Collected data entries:
++++++++++++++++++++

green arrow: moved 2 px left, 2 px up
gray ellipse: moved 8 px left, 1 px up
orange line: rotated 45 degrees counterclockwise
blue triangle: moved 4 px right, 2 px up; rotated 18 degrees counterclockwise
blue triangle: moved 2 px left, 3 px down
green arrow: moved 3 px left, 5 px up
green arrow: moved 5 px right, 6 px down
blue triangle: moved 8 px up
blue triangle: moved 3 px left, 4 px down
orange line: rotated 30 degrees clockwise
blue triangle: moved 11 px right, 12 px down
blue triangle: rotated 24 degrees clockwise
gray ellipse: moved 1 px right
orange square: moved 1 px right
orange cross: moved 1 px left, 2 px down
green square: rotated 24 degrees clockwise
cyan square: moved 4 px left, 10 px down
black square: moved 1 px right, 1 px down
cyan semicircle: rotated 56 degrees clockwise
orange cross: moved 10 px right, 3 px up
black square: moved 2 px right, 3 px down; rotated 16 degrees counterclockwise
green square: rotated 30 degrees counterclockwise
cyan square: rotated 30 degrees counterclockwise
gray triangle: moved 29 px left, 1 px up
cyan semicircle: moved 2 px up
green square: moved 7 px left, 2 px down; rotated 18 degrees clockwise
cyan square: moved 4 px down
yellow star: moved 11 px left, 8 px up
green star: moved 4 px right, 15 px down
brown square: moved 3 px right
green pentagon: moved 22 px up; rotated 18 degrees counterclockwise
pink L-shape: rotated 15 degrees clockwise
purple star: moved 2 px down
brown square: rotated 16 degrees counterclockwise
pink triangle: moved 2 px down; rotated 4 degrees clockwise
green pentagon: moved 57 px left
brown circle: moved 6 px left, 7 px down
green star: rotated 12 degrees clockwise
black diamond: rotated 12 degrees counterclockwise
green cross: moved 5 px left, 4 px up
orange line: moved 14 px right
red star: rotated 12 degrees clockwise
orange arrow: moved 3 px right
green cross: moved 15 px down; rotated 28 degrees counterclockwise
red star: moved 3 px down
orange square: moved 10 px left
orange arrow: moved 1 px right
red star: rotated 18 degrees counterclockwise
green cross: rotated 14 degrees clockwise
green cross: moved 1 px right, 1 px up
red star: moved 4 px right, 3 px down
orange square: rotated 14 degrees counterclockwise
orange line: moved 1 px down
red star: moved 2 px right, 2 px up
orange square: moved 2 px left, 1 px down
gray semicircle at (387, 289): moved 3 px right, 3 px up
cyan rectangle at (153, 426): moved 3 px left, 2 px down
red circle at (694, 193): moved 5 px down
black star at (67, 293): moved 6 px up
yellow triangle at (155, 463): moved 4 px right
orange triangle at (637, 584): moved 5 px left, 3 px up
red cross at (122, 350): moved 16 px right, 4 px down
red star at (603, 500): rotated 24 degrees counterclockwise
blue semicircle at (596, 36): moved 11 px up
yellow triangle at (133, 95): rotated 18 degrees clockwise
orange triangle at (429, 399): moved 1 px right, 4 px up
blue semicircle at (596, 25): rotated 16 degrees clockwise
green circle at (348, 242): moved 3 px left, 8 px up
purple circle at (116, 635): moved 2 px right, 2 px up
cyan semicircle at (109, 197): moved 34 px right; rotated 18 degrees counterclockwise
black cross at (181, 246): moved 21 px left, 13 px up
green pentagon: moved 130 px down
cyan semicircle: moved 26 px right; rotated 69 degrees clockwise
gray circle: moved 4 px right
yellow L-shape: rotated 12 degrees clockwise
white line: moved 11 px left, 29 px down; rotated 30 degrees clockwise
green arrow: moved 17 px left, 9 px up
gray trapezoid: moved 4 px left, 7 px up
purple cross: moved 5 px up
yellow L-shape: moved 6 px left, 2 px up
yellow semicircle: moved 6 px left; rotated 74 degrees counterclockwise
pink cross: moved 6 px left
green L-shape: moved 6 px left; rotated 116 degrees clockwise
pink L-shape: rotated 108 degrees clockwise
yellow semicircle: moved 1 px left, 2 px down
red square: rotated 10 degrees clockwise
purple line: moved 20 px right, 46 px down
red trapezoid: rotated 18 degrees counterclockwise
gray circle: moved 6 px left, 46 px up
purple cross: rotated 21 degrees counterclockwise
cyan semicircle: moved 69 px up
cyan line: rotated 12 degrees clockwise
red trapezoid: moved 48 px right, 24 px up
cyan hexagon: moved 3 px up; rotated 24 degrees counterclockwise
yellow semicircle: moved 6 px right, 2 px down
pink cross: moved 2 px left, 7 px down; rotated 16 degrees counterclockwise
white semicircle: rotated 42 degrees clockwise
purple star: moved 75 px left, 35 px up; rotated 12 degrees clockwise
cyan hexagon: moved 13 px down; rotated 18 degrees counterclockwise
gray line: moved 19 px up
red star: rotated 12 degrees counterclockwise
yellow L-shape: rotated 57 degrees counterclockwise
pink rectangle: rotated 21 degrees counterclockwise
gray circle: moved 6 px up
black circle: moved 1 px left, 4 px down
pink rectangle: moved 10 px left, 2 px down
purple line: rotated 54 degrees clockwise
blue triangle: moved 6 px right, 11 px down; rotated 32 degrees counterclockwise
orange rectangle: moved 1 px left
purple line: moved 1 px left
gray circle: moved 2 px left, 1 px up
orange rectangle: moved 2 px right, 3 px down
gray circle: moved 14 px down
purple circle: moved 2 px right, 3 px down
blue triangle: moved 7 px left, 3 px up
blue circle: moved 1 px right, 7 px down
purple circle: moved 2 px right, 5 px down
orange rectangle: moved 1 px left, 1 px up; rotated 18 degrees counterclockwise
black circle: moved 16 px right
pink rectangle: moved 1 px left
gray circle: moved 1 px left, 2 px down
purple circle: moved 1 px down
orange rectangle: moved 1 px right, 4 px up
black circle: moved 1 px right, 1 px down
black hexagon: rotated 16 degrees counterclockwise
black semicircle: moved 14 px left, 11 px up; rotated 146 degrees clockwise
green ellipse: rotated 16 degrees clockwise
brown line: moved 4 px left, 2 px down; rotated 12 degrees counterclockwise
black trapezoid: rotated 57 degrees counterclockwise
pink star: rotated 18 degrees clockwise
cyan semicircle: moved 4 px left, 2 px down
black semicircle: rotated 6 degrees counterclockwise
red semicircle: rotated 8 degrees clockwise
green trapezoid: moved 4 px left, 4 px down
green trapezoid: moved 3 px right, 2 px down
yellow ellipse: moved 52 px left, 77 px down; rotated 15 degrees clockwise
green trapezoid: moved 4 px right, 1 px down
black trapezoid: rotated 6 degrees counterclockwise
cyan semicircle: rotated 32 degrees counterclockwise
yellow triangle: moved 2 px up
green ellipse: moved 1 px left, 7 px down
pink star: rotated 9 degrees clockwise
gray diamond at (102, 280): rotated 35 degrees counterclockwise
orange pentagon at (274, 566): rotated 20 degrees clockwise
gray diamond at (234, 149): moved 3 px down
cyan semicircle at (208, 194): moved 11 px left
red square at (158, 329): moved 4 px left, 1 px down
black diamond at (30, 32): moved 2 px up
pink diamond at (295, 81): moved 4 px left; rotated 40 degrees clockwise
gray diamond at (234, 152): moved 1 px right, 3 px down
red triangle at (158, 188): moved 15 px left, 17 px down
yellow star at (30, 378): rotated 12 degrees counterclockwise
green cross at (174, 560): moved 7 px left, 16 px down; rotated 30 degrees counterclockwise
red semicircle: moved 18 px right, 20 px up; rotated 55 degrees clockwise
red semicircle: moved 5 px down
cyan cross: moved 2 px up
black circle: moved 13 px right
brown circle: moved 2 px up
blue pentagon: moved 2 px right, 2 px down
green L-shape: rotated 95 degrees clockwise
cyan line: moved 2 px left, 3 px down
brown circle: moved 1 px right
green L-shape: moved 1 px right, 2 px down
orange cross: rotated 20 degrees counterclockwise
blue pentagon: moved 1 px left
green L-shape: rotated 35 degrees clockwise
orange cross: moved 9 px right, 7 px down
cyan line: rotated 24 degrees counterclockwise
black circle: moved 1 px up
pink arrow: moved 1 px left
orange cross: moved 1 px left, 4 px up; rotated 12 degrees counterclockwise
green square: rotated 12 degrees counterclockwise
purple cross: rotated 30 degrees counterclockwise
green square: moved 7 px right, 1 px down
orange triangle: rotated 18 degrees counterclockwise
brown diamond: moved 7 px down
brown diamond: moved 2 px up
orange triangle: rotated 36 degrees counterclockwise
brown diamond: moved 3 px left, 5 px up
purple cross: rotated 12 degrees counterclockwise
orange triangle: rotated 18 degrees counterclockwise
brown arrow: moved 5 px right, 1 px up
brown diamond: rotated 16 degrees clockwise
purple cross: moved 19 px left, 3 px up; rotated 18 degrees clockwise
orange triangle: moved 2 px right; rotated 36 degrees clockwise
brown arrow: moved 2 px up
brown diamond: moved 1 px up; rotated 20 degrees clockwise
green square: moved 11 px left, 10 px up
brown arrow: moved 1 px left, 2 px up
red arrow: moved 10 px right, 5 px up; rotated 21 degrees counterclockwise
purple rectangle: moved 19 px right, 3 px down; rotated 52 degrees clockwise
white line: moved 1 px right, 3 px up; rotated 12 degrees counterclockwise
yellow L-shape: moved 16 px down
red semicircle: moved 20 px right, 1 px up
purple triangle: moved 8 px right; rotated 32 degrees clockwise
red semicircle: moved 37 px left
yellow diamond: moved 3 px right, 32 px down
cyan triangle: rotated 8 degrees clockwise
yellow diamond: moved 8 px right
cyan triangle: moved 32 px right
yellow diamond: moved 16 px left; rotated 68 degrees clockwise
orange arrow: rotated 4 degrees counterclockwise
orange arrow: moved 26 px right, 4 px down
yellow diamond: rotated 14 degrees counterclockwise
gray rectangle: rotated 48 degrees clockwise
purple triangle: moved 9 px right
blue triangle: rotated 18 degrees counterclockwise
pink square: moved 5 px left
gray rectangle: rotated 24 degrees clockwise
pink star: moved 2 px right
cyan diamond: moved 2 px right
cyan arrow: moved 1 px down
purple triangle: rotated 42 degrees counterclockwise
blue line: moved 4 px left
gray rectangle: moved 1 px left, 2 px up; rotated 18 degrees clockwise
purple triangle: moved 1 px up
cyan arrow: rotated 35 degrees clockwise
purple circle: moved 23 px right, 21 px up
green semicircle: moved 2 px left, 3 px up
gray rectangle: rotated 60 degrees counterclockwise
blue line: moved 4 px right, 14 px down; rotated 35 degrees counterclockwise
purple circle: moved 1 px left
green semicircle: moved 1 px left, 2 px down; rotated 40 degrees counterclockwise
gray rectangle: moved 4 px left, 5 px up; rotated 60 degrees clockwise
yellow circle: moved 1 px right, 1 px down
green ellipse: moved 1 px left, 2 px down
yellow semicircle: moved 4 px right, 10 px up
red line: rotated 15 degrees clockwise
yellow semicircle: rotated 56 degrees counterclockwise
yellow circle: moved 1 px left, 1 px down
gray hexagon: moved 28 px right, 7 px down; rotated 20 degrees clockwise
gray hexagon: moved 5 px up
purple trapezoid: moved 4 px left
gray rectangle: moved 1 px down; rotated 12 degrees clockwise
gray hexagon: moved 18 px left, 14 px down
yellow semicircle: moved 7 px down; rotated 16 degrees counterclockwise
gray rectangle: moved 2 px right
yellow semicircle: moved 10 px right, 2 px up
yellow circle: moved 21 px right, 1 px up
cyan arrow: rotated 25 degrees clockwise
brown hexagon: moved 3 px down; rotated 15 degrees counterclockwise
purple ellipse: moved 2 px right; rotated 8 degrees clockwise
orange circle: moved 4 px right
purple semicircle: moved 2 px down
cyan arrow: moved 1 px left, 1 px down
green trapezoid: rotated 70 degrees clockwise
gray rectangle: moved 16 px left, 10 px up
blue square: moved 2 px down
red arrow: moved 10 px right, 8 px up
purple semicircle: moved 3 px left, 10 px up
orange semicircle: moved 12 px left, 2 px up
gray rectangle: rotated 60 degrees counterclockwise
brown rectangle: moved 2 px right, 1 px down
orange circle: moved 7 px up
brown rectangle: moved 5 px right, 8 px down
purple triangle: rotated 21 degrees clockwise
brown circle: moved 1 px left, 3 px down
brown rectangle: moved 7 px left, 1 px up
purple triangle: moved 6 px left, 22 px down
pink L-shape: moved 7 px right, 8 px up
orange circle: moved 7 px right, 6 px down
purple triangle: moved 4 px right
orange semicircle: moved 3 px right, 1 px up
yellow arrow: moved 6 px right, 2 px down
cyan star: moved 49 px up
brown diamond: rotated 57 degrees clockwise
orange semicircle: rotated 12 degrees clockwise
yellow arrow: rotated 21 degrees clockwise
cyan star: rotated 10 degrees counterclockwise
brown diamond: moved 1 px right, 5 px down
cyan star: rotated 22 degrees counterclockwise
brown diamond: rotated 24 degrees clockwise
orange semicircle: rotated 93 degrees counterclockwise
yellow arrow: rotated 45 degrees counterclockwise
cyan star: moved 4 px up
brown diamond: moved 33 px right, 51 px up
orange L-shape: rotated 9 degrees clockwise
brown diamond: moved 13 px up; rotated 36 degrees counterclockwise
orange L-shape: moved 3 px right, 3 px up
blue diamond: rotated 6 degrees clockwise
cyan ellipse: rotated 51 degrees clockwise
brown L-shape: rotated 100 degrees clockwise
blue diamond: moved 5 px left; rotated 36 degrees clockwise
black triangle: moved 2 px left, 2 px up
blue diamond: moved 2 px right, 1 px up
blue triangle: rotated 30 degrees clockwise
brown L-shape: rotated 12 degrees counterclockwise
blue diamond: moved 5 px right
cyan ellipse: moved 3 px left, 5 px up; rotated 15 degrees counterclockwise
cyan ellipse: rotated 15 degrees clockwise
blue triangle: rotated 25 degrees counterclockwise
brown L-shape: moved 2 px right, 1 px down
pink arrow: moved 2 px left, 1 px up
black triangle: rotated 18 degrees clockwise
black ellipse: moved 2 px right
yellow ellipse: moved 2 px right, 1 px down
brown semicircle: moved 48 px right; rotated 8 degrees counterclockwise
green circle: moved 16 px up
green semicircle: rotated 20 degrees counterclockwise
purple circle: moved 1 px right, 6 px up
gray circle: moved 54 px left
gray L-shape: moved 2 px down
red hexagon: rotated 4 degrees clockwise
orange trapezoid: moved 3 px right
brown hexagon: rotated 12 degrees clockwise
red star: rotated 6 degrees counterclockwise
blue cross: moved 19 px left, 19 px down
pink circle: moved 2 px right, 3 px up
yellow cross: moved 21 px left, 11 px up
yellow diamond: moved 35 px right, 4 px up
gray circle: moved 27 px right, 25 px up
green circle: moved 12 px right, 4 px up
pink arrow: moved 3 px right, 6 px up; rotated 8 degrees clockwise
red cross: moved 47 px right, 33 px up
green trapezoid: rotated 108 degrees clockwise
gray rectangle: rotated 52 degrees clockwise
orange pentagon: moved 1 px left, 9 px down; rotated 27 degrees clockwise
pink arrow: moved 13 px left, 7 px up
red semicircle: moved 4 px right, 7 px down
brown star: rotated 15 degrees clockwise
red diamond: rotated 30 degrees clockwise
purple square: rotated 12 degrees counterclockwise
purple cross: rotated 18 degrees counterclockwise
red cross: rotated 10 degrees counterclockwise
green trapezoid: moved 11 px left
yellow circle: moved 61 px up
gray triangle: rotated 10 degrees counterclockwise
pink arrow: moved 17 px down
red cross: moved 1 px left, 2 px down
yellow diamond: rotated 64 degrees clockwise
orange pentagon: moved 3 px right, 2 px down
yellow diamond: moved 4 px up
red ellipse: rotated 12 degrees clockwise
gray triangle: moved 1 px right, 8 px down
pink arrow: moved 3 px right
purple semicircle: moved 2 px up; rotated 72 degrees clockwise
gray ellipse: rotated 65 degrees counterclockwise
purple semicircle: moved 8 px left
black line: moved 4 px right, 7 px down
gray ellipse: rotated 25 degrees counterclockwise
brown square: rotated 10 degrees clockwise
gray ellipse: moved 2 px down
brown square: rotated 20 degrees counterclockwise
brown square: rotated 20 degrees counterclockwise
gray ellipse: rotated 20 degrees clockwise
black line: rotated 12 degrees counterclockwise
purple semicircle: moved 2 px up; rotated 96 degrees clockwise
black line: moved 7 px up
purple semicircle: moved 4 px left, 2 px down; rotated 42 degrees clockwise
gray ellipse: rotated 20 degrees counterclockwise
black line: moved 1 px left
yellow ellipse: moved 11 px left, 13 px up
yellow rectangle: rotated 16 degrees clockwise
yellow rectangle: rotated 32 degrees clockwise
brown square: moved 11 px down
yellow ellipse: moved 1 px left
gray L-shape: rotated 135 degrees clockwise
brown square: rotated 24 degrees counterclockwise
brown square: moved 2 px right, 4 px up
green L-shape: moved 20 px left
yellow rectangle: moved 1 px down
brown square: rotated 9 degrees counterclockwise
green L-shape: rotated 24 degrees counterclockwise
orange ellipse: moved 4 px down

++++++++++++++++++++

--- Exercise goal ---
Copy the items word for word, from the start through the line containing "orange cross: moved 1 px left, 2 px down", including that line.

--- Problem solution ---
green arrow: moved 2 px left, 2 px up
gray ellipse: moved 8 px left, 1 px up
orange line: rotated 45 degrees counterclockwise
blue triangle: moved 4 px right, 2 px up; rotated 18 degrees counterclockwise
blue triangle: moved 2 px left, 3 px down
green arrow: moved 3 px left, 5 px up
green arrow: moved 5 px right, 6 px down
blue triangle: moved 8 px up
blue triangle: moved 3 px left, 4 px down
orange line: rotated 30 degrees clockwise
blue triangle: moved 11 px right, 12 px down
blue triangle: rotated 24 degrees clockwise
gray ellipse: moved 1 px right
orange square: moved 1 px right
orange cross: moved 1 px left, 2 px down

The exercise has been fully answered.